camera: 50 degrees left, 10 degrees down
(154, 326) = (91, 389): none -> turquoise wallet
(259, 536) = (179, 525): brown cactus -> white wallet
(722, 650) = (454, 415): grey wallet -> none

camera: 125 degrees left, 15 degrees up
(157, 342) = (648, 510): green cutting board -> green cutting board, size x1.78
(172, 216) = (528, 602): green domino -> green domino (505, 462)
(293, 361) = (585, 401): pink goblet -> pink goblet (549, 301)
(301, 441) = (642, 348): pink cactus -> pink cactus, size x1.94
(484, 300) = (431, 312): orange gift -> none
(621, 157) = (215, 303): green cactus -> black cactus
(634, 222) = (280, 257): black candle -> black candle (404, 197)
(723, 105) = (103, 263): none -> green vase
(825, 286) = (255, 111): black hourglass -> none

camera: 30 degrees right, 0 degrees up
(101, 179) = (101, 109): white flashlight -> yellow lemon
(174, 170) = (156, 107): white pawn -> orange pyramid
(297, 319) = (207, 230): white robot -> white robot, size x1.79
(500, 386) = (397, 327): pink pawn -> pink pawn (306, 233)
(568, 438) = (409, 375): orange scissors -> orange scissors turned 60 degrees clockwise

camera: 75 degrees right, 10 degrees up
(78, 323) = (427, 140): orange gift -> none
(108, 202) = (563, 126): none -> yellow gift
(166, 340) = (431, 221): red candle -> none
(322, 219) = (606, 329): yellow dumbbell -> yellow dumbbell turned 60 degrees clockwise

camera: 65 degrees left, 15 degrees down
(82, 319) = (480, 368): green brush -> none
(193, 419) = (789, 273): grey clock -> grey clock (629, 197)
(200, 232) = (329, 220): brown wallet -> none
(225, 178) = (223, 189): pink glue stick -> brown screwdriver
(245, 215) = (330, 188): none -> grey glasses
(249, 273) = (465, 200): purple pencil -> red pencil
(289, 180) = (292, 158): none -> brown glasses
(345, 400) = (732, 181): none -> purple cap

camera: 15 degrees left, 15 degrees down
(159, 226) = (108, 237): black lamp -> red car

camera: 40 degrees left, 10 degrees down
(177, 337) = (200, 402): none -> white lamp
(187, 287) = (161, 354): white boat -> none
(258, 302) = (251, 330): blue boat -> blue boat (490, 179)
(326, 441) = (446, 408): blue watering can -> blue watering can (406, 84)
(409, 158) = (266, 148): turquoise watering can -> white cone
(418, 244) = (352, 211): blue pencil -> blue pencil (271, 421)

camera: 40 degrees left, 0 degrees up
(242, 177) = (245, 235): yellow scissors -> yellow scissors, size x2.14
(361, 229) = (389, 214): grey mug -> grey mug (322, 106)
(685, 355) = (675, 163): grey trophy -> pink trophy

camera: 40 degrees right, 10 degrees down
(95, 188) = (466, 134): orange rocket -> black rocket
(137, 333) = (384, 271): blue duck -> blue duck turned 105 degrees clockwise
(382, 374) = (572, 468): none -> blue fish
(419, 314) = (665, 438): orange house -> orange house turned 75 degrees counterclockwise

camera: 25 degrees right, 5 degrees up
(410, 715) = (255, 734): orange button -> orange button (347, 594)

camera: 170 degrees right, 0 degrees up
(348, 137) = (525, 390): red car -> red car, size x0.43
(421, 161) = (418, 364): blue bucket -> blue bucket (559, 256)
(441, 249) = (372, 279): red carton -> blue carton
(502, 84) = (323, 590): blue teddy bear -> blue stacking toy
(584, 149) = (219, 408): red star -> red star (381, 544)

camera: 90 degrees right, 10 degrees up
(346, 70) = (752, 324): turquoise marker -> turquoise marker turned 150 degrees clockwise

——

• _ASSIGNED TASK_:
From the line holding "(322, 219) = (606, 329): yellow" to the line holding "(159, 226) = (108, 237): black", inclusive, restate each line above exactly as written.

• _TASK RESULT_:
(322, 219) = (606, 329): yellow dumbbell -> yellow dumbbell turned 60 degrees clockwise

camera: 65 degrees left, 15 degrees down
(82, 319) = (480, 368): green brush -> none
(193, 419) = (789, 273): grey clock -> grey clock (629, 197)
(200, 232) = (329, 220): brown wallet -> none
(225, 178) = (223, 189): pink glue stick -> brown screwdriver
(245, 215) = (330, 188): none -> grey glasses
(249, 273) = (465, 200): purple pencil -> red pencil
(289, 180) = (292, 158): none -> brown glasses
(345, 400) = (732, 181): none -> purple cap

camera: 15 degrees left, 15 degrees down
(159, 226) = (108, 237): black lamp -> red car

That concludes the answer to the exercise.